Each line of the records that follow must come back exactly, with pictures skipped.

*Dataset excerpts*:
'''

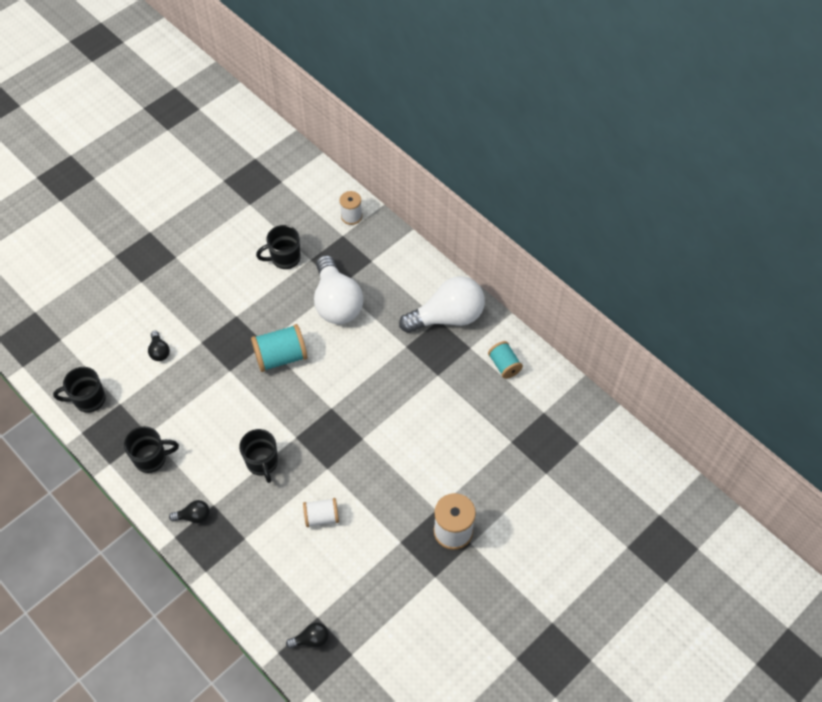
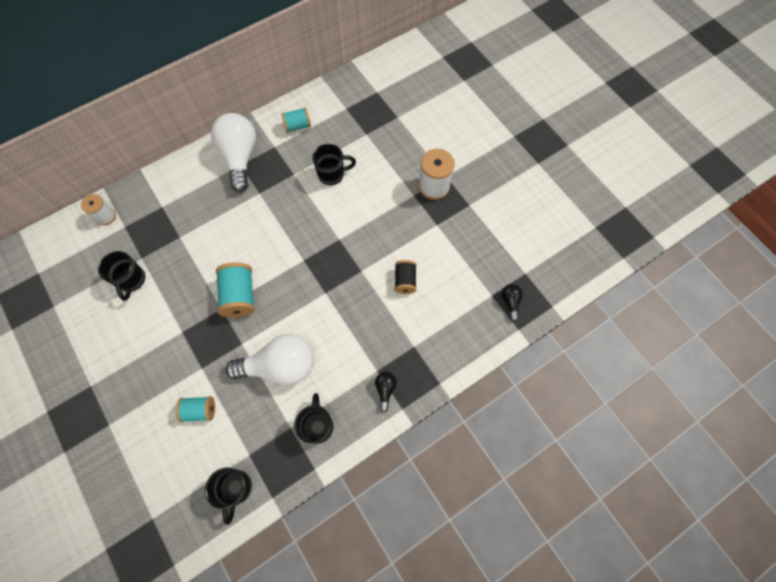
camera: 80 degrees left, 10 degrees up
black light bulb [148,331,170,361] -> turquoise spool [176,396,215,422]
black mug [239,429,278,483] -> black mug moved to [312,144,356,185]
white spool [303,498,339,527] -> black spool [395,260,417,294]
white light bulb [314,255,363,324] -> white light bulb moved to [225,334,314,386]

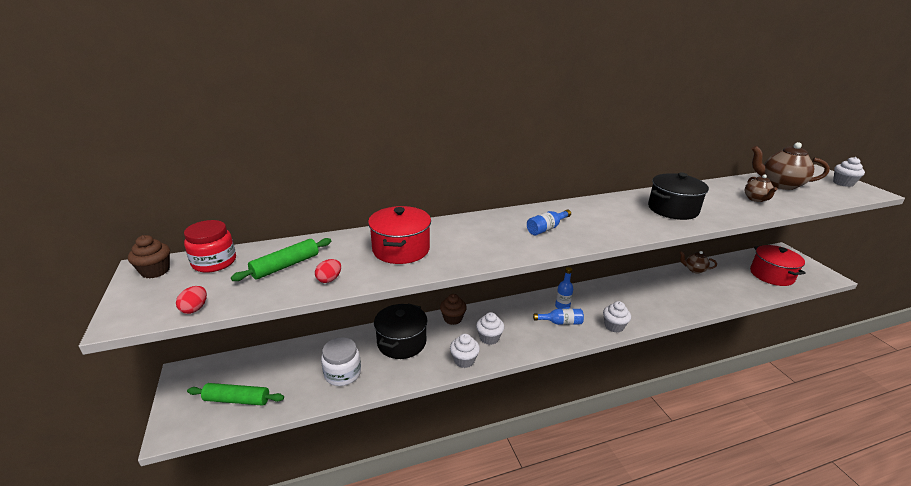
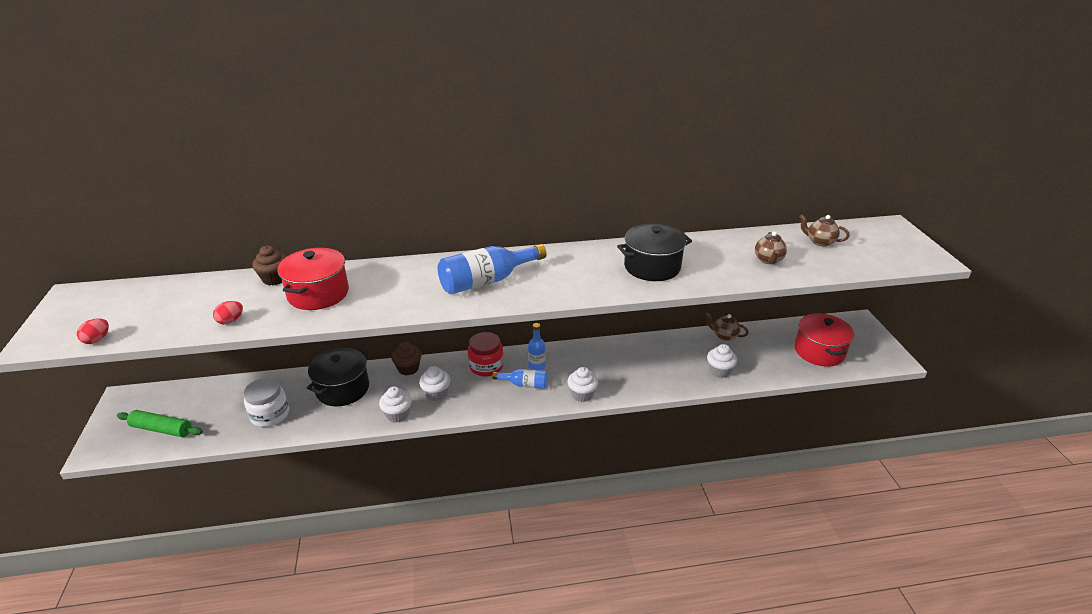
camera: 10 degrees right, 5 degrees up
brown cupcake [128,235,170,279] -> brown cupcake moved to [252,246,286,285]
red jar [184,220,236,273] -> red jar moved to [468,332,504,377]
green rolling pin [231,238,331,281] -> none
blue bottle [527,210,571,235] -> blue bottle [438,244,547,294], size x1.81
brown teapot [752,142,830,190] -> brown teapot [800,214,850,247], size x0.56
white cupcake [833,157,865,187] -> white cupcake moved to [707,344,737,378]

'''

*Expected output*:
camera: 80 degrees left, 10 degrees up
black light bulb [148,331,170,361] -> turquoise spool [176,396,215,422]
black mug [239,429,278,483] -> black mug moved to [312,144,356,185]
white spool [303,498,339,527] -> black spool [395,260,417,294]
white light bulb [314,255,363,324] -> white light bulb moved to [225,334,314,386]

camera: 10 degrees right, 5 degrees up
brown cupcake [128,235,170,279] -> brown cupcake moved to [252,246,286,285]
red jar [184,220,236,273] -> red jar moved to [468,332,504,377]
green rolling pin [231,238,331,281] -> none
blue bottle [527,210,571,235] -> blue bottle [438,244,547,294], size x1.81
brown teapot [752,142,830,190] -> brown teapot [800,214,850,247], size x0.56
white cupcake [833,157,865,187] -> white cupcake moved to [707,344,737,378]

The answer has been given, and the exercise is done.